For the listing below, output exactly the lines from the line with "# camera: 60 degrees right, 15 degrees up" up to and including the line with "move,Stapelspielzeug (braun),<256 277>,,<149", and no other lines.

(Record set):
--------------------------------
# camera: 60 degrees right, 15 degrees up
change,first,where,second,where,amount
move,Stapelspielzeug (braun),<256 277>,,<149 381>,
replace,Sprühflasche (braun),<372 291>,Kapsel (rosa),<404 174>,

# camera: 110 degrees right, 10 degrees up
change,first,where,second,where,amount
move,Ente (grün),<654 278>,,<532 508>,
--------------------------------
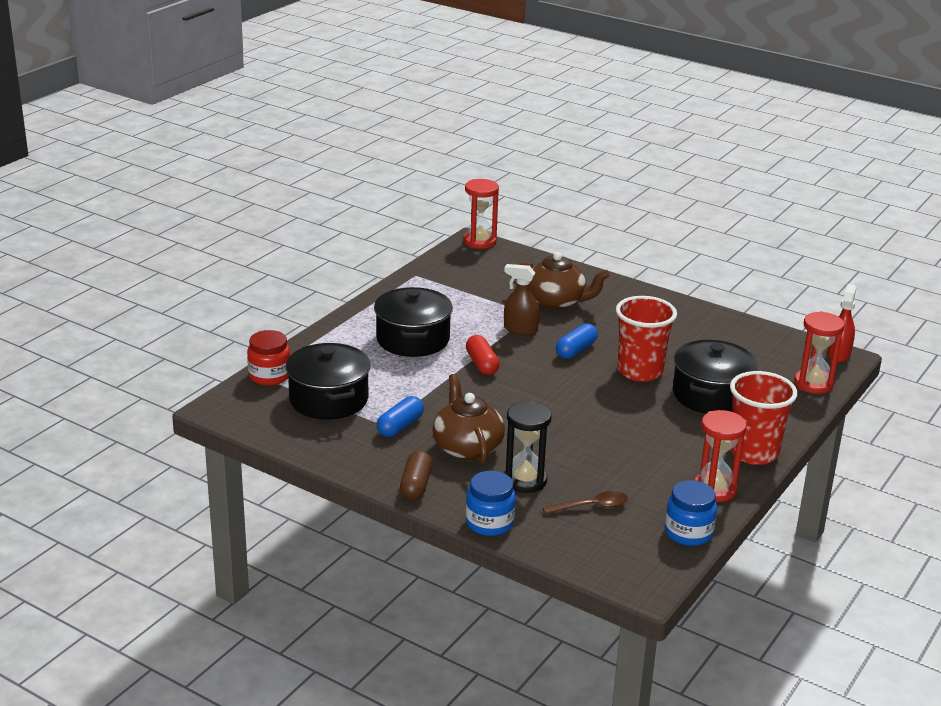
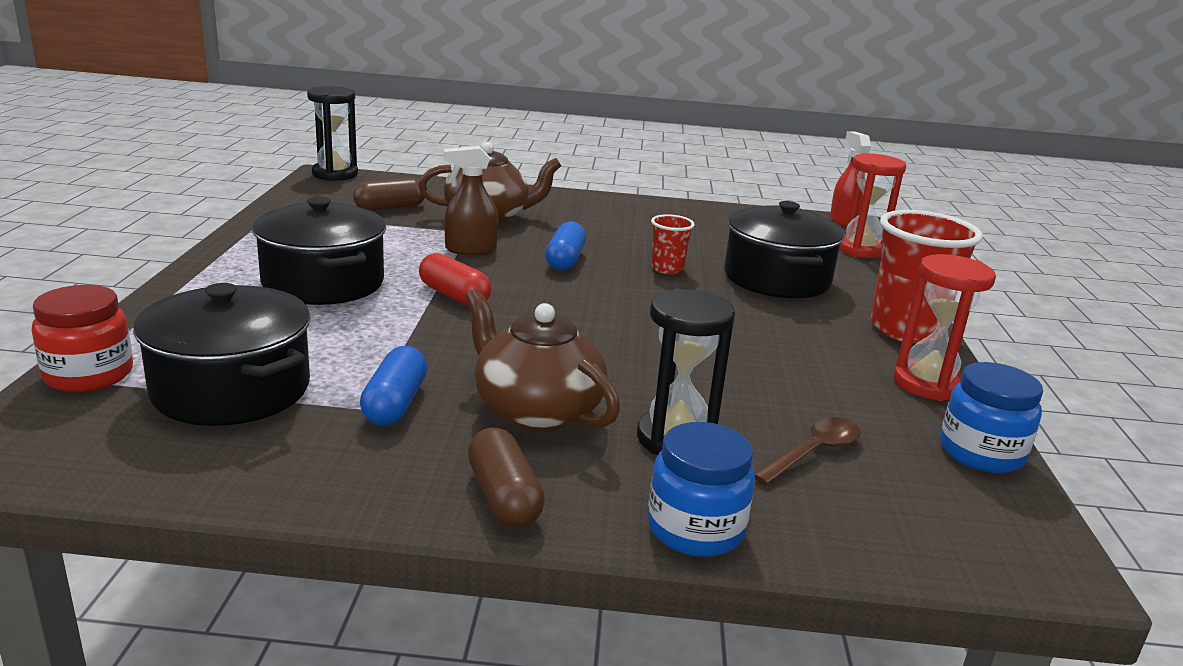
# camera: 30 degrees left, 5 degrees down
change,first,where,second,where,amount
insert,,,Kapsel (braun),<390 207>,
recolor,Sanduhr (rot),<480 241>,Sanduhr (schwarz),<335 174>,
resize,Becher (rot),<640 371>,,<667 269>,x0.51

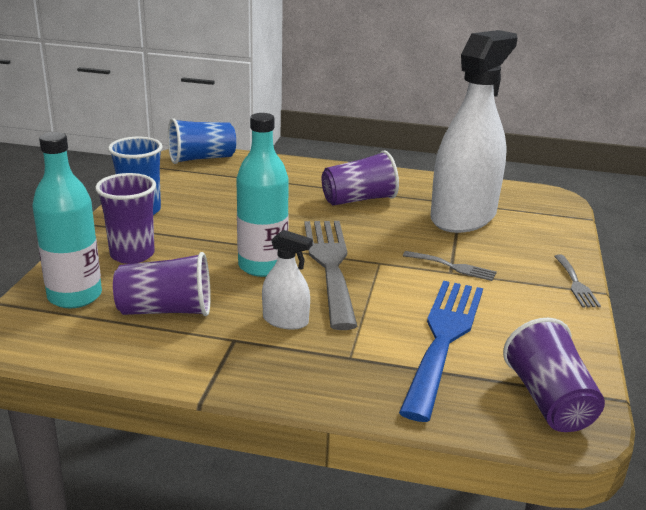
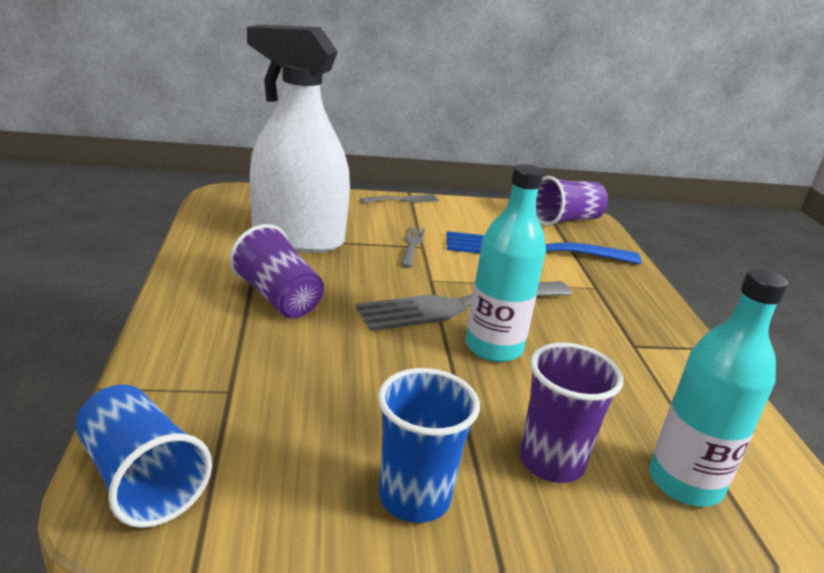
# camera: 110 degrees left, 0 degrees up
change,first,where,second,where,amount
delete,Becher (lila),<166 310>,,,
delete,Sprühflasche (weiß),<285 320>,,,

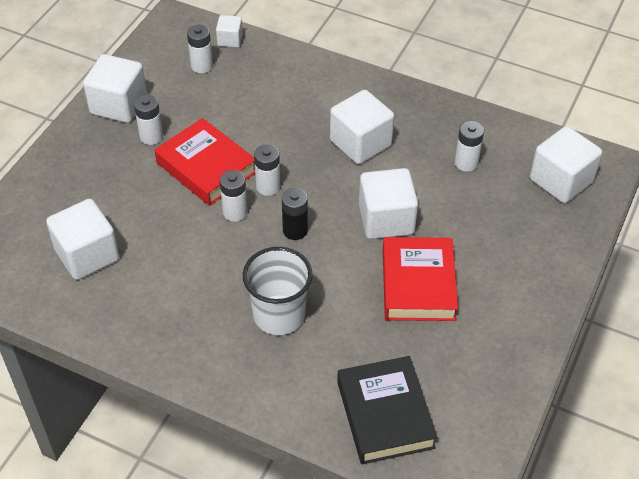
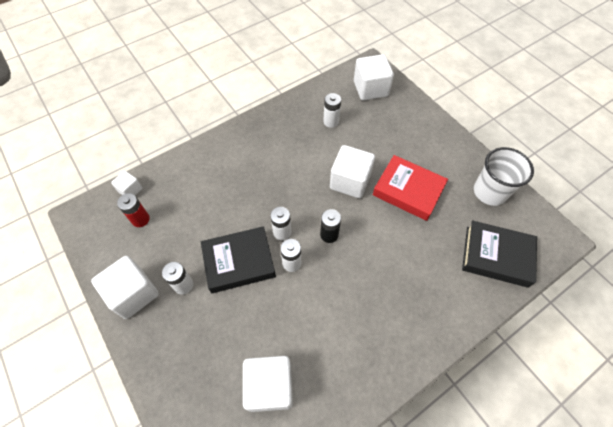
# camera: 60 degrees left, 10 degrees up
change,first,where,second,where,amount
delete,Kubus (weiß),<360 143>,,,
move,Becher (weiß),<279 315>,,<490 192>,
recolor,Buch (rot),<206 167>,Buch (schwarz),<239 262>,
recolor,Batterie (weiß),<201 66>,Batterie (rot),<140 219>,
--------------------------------
(Output below):
# camera: 60 degrees right, 15 degrees up
change,first,where,second,where,amount
move,Stapelspielzeug (braun),<256 277>,,<149 381>,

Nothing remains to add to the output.